## ABOUT THIS TASK
Keep the pictures out while you transcribe the listing below exactly.

## RAW DATA
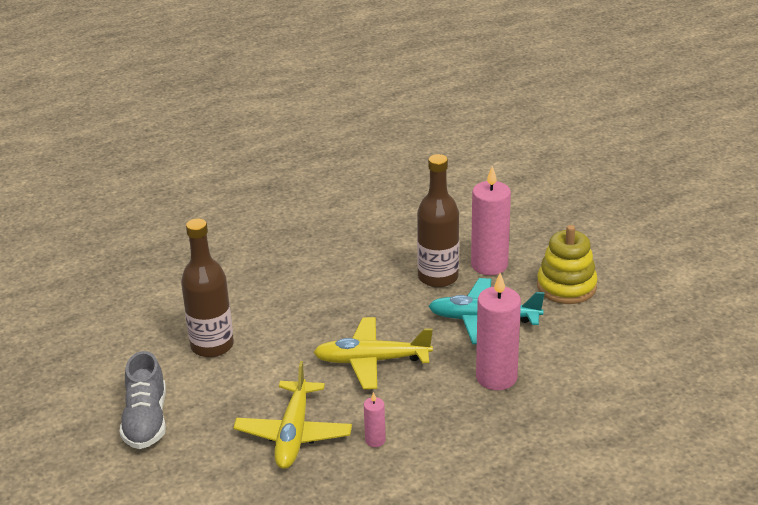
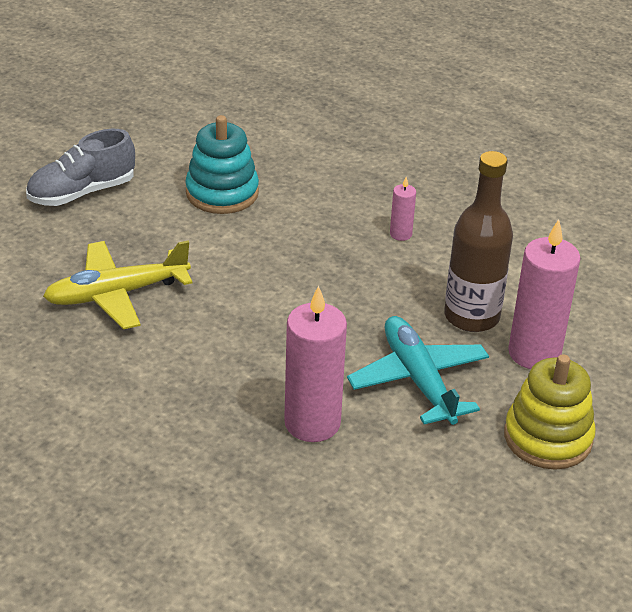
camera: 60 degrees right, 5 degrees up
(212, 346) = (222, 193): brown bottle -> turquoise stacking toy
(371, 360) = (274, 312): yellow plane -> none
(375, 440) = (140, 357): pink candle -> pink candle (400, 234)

## SOLUTION
camera: 60 degrees right, 5 degrees up
(212, 346) = (222, 193): brown bottle -> turquoise stacking toy
(371, 360) = (274, 312): yellow plane -> none
(375, 440) = (140, 357): pink candle -> pink candle (400, 234)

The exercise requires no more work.